- **Scene difference descriptions**
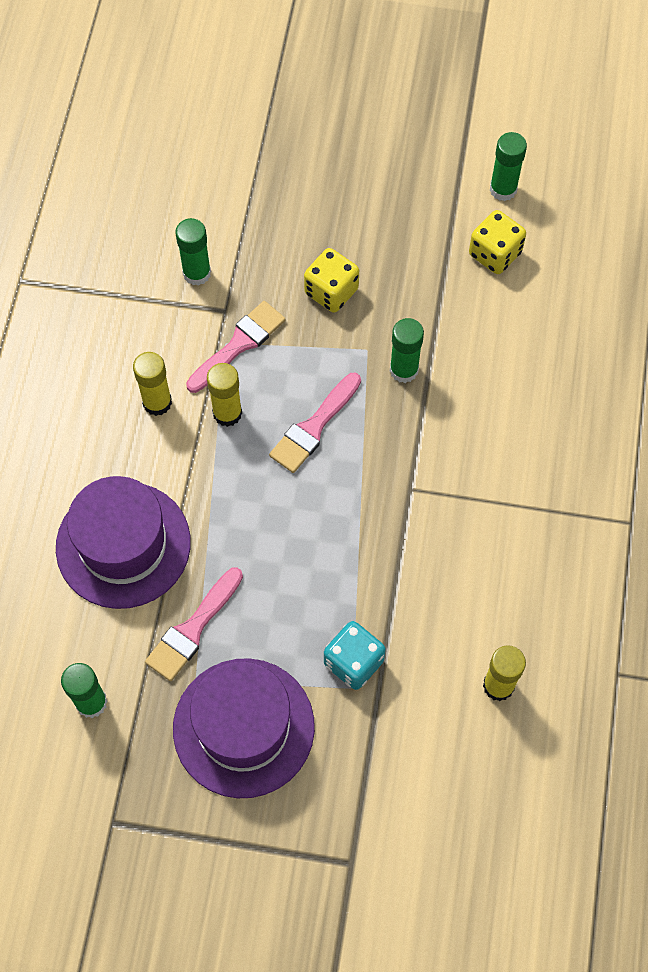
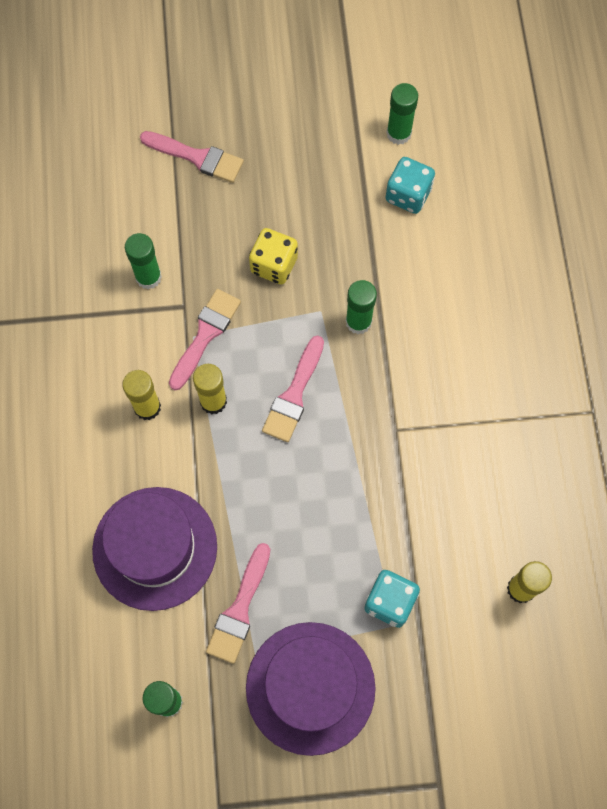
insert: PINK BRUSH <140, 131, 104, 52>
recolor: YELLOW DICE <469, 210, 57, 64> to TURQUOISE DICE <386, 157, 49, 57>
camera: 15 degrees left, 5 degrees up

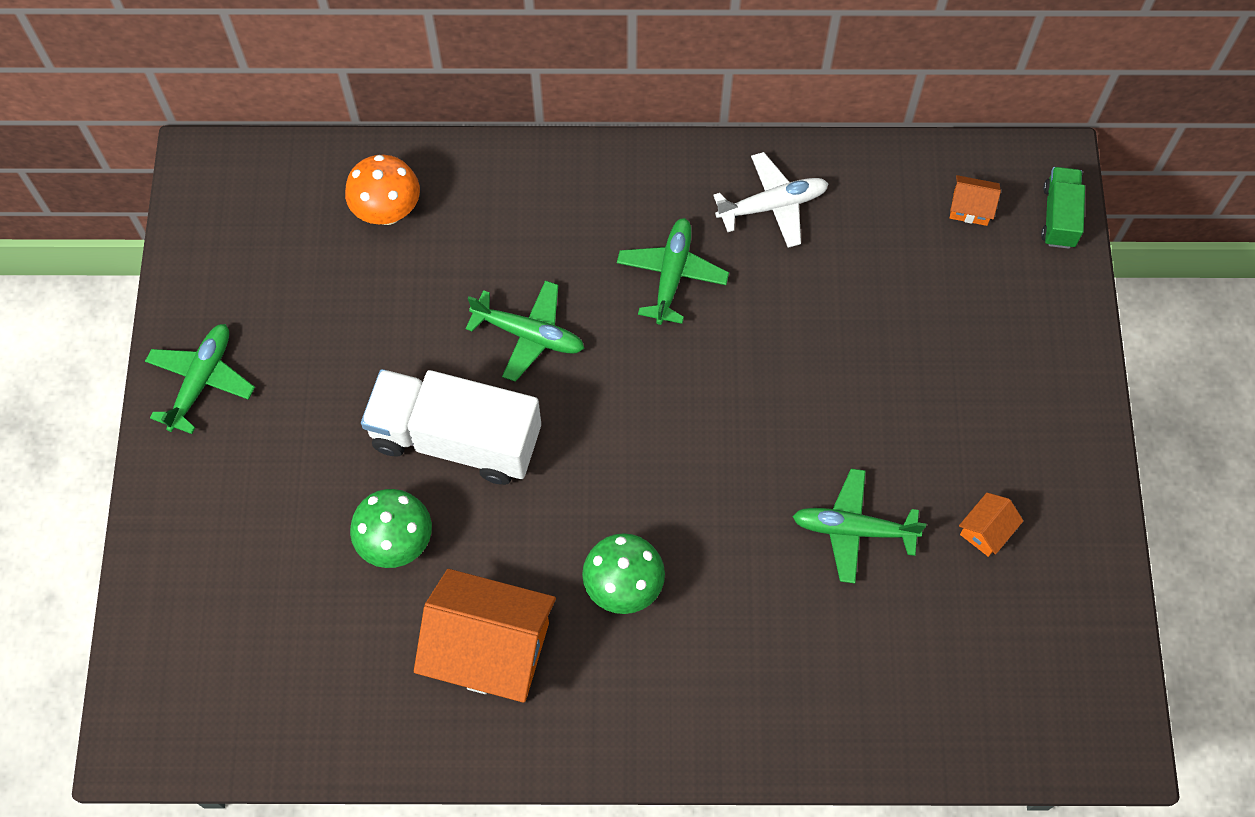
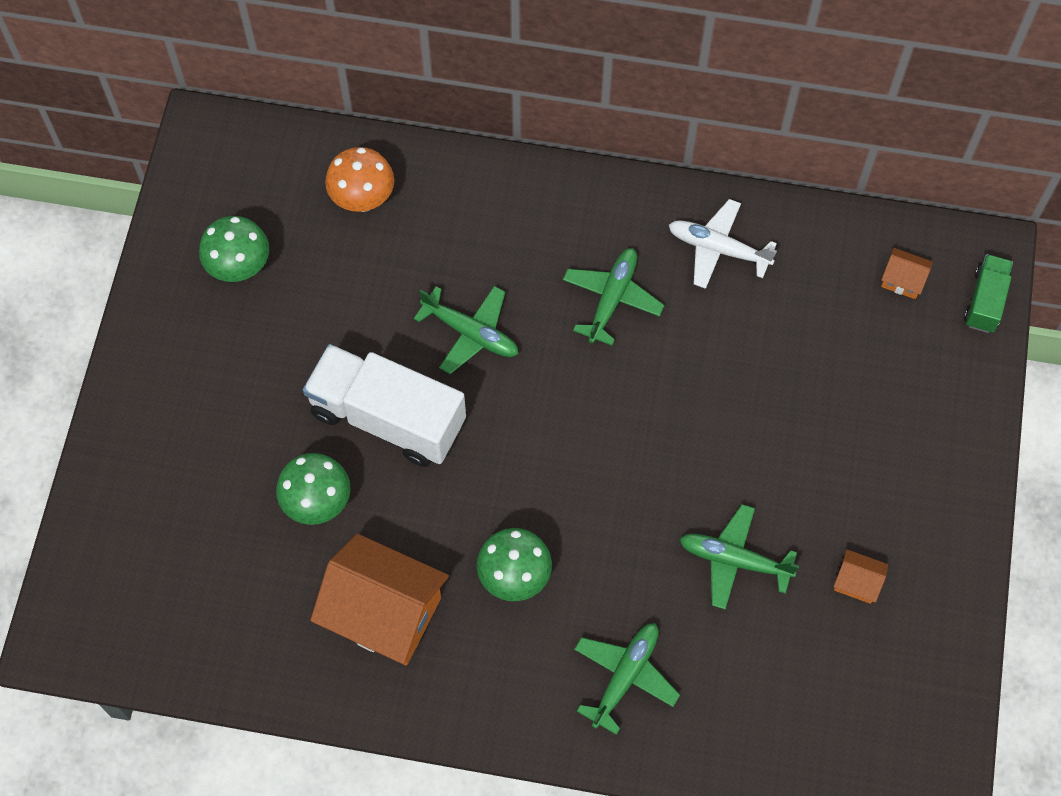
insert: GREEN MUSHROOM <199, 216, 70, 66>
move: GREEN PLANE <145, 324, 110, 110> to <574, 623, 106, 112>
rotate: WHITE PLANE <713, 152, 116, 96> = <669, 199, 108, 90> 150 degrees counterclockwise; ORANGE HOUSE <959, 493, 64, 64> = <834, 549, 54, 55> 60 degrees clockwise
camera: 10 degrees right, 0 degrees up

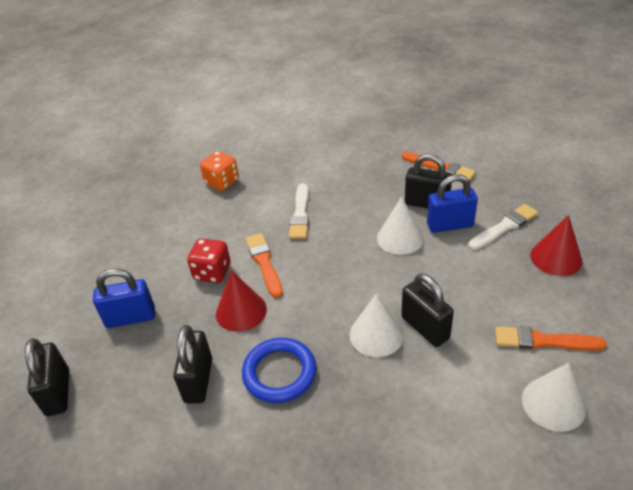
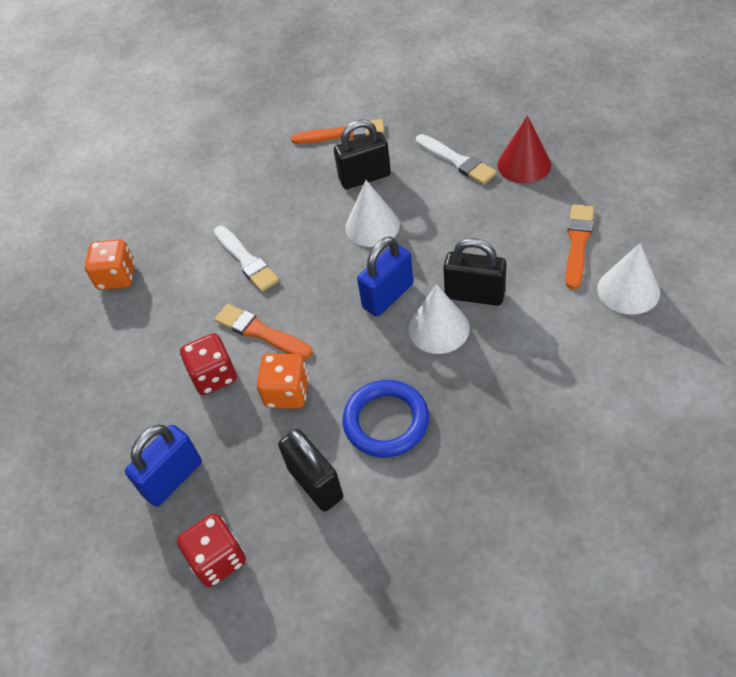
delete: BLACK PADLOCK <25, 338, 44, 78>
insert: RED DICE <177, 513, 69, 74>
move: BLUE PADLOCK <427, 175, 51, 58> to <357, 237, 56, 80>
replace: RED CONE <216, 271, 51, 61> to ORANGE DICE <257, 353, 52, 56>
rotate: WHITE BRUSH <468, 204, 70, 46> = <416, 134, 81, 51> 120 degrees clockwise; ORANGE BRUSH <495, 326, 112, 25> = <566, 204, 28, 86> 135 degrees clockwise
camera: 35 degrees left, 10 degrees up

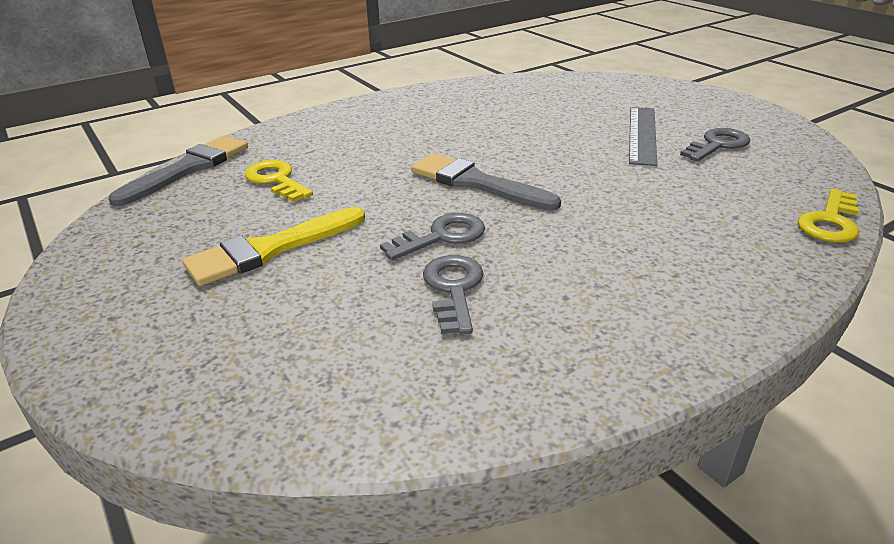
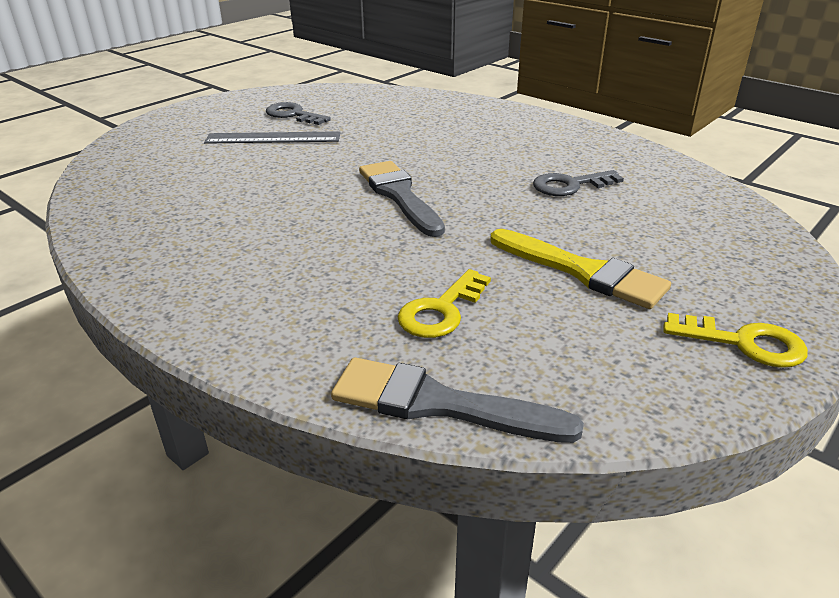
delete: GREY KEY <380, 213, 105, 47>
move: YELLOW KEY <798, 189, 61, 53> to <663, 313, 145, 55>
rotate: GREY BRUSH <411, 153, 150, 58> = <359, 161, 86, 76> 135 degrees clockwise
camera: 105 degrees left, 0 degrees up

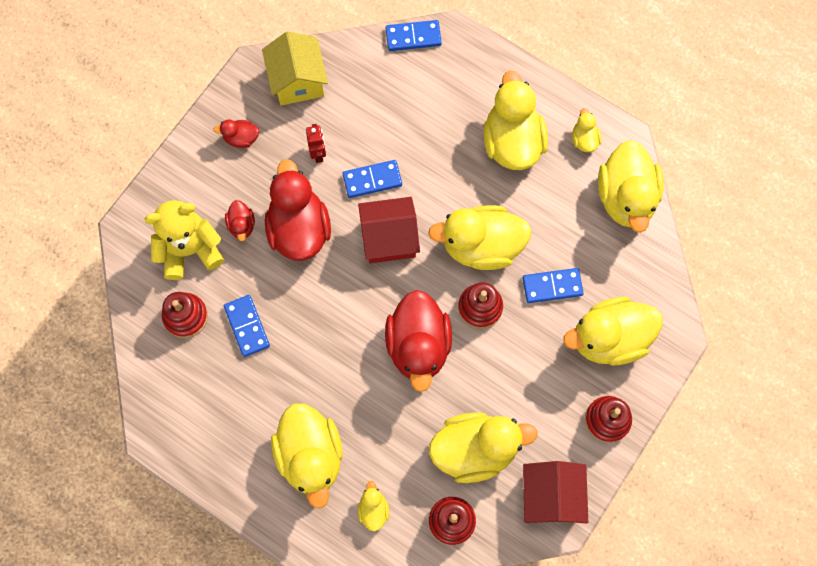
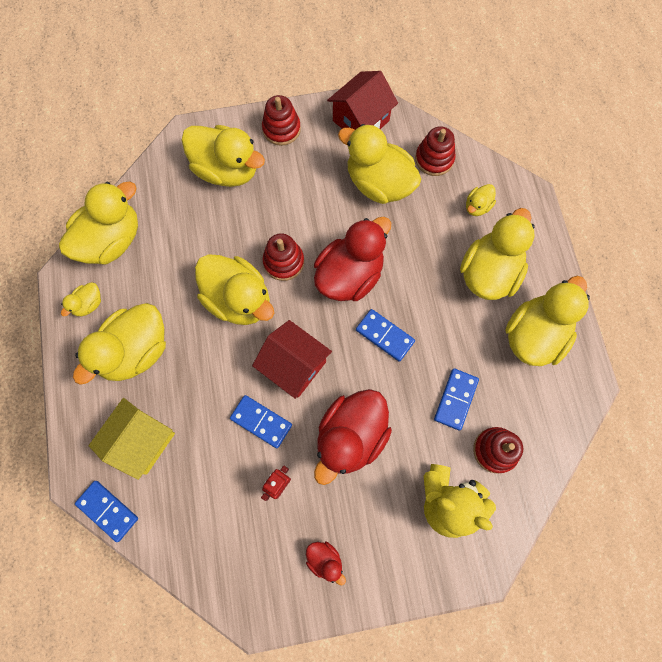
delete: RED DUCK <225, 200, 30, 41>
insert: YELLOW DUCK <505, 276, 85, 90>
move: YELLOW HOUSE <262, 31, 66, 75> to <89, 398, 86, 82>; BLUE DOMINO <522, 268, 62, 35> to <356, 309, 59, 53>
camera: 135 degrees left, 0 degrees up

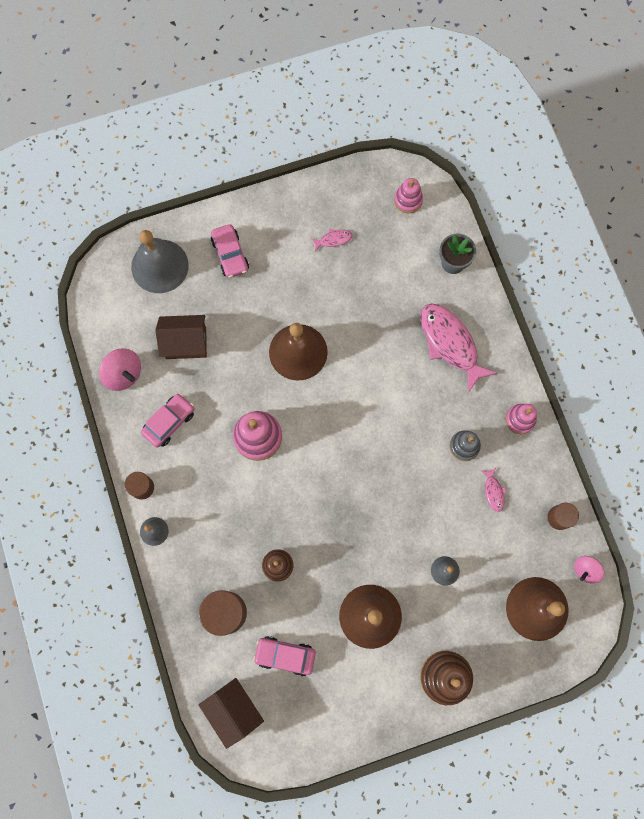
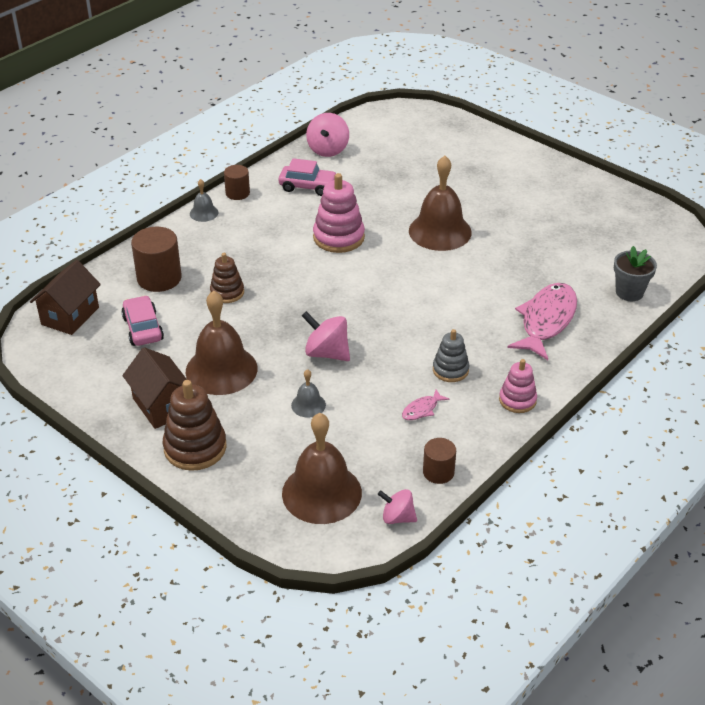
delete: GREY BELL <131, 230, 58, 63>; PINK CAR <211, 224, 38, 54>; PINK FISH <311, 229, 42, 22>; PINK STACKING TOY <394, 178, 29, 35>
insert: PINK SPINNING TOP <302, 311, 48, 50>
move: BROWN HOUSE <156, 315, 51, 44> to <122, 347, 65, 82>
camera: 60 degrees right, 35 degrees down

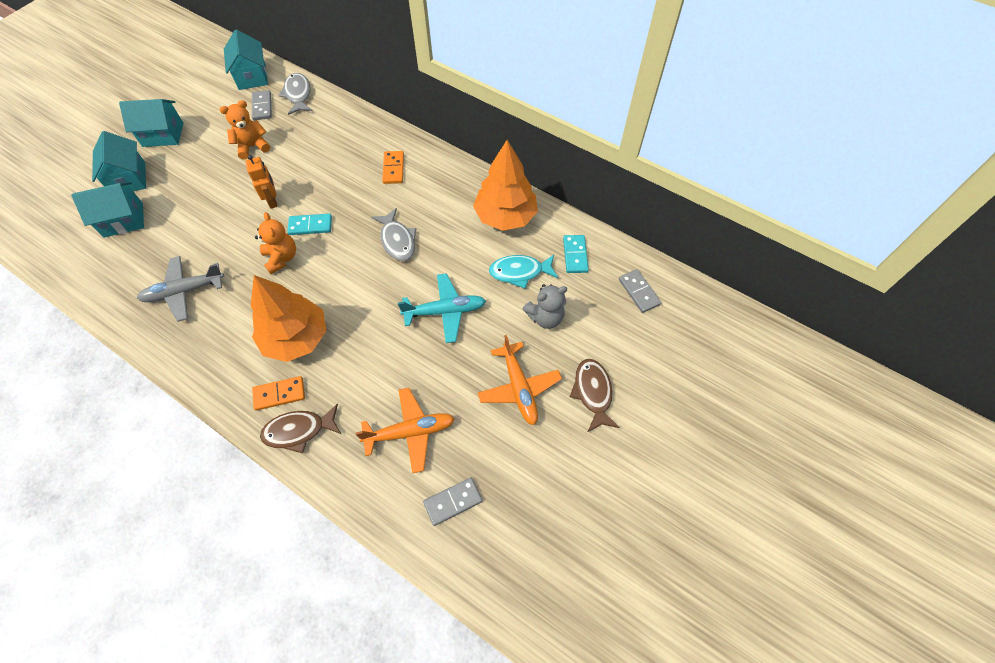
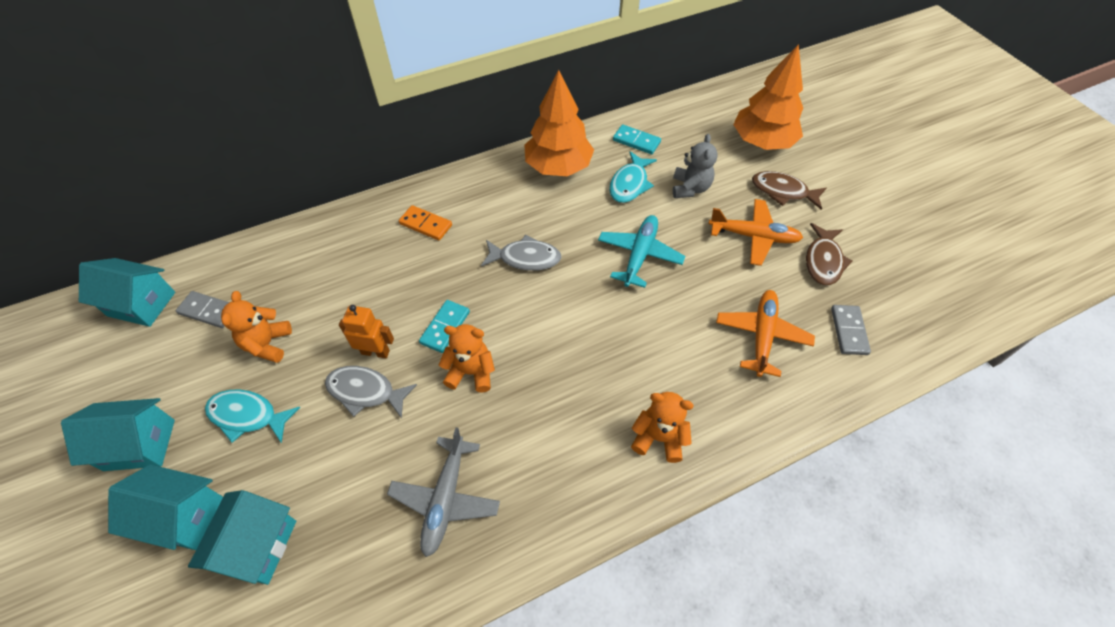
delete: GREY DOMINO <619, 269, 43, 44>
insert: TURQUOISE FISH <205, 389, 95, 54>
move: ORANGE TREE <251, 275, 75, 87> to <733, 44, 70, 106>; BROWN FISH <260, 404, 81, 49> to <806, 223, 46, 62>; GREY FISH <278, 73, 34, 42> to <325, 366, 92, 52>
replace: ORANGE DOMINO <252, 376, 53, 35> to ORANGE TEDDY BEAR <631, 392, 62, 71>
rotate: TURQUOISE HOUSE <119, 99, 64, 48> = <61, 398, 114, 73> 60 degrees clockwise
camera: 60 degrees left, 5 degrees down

- **Problem requirements**
Return every line above word for word, minus images.

- **Exercise output**
insert: PINK BRUSH <140, 131, 104, 52>
recolor: YELLOW DICE <469, 210, 57, 64> to TURQUOISE DICE <386, 157, 49, 57>
camera: 15 degrees left, 5 degrees up

insert: GREEN MUSHROOM <199, 216, 70, 66>
move: GREEN PLANE <145, 324, 110, 110> to <574, 623, 106, 112>
rotate: WHITE PLANE <713, 152, 116, 96> = <669, 199, 108, 90> 150 degrees counterclockwise; ORANGE HOUSE <959, 493, 64, 64> = <834, 549, 54, 55> 60 degrees clockwise
camera: 10 degrees right, 0 degrees up

delete: BLACK PADLOCK <25, 338, 44, 78>
insert: RED DICE <177, 513, 69, 74>
move: BLUE PADLOCK <427, 175, 51, 58> to <357, 237, 56, 80>
replace: RED CONE <216, 271, 51, 61> to ORANGE DICE <257, 353, 52, 56>
rotate: WHITE BRUSH <468, 204, 70, 46> = <416, 134, 81, 51> 120 degrees clockwise; ORANGE BRUSH <495, 326, 112, 25> = <566, 204, 28, 86> 135 degrees clockwise
camera: 35 degrees left, 10 degrees up

delete: GREY KEY <380, 213, 105, 47>
move: YELLOW KEY <798, 189, 61, 53> to <663, 313, 145, 55>
rotate: GREY BRUSH <411, 153, 150, 58> = <359, 161, 86, 76> 135 degrees clockwise
camera: 105 degrees left, 0 degrees up

delete: RED DUCK <225, 200, 30, 41>
insert: YELLOW DUCK <505, 276, 85, 90>
move: YELLOW HOUSE <262, 31, 66, 75> to <89, 398, 86, 82>; BLUE DOMINO <522, 268, 62, 35> to <356, 309, 59, 53>
camera: 135 degrees left, 0 degrees up

delete: GREY BELL <131, 230, 58, 63>; PINK CAR <211, 224, 38, 54>; PINK FISH <311, 229, 42, 22>; PINK STACKING TOY <394, 178, 29, 35>
insert: PINK SPINNING TOP <302, 311, 48, 50>
move: BROWN HOUSE <156, 315, 51, 44> to <122, 347, 65, 82>
camera: 60 degrees right, 35 degrees down

delete: GREY DOMINO <619, 269, 43, 44>
insert: TURQUOISE FISH <205, 389, 95, 54>
move: ORANGE TREE <251, 275, 75, 87> to <733, 44, 70, 106>; BROWN FISH <260, 404, 81, 49> to <806, 223, 46, 62>; GREY FISH <278, 73, 34, 42> to <325, 366, 92, 52>
replace: ORANGE DOMINO <252, 376, 53, 35> to ORANGE TEDDY BEAR <631, 392, 62, 71>
rotate: TURQUOISE HOUSE <119, 99, 64, 48> = <61, 398, 114, 73> 60 degrees clockwise
camera: 60 degrees left, 5 degrees down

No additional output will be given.